→ EXERCISE GOAL
Each line below that holds the word "różowy" counts once. Say how many such lines there are, and no more.

→ SOURCE DATA
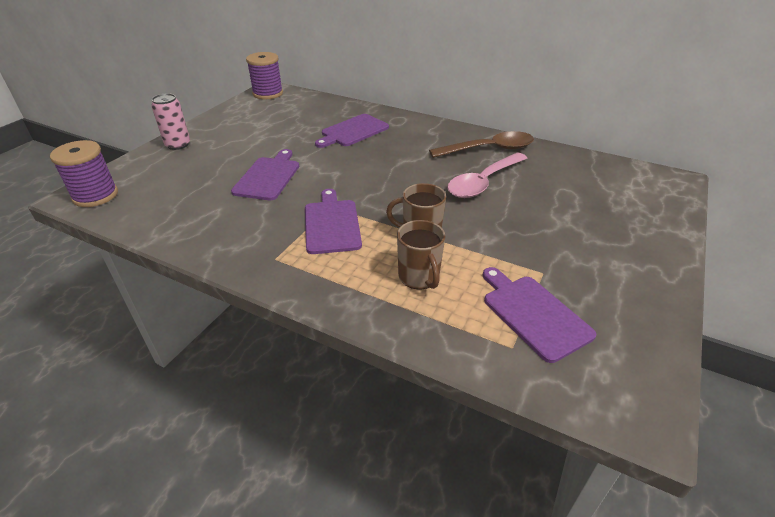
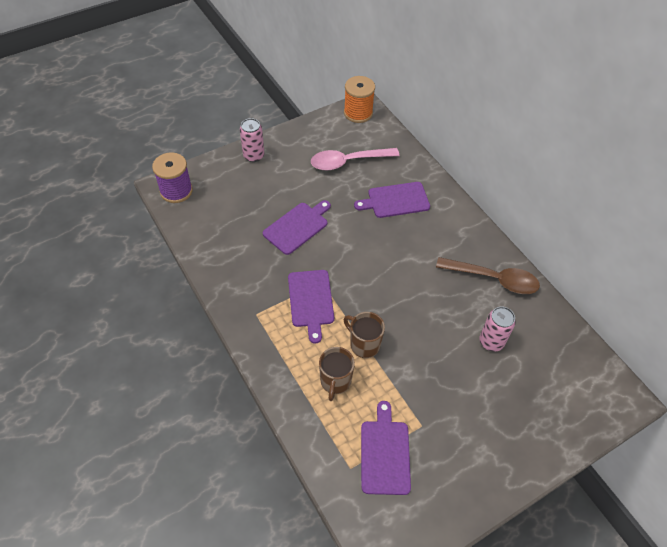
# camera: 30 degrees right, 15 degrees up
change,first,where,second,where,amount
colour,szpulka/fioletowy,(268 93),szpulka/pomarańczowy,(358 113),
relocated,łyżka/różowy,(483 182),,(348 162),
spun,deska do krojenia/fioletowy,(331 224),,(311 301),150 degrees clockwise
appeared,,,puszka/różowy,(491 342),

...

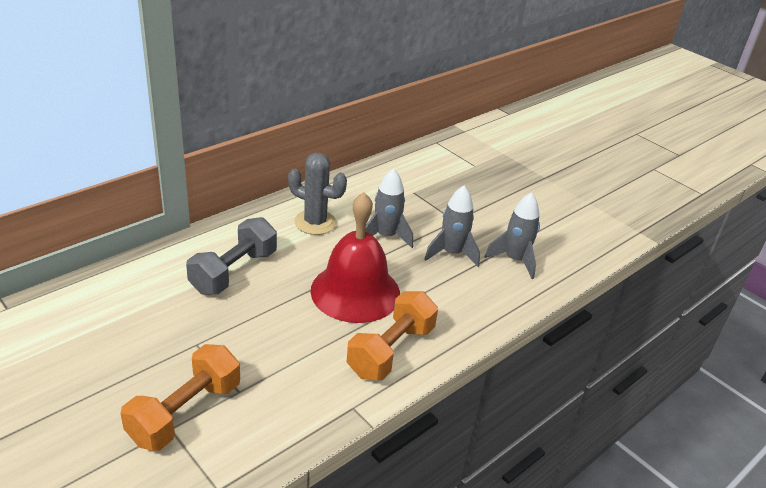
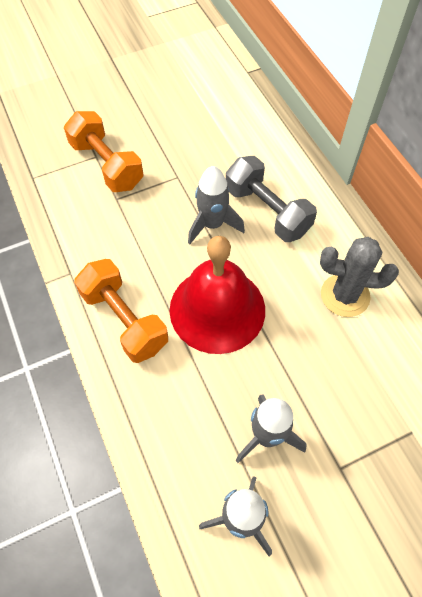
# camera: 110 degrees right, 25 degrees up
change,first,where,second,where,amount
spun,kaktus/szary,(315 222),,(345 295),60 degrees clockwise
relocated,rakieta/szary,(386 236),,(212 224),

→ RESPONSE
2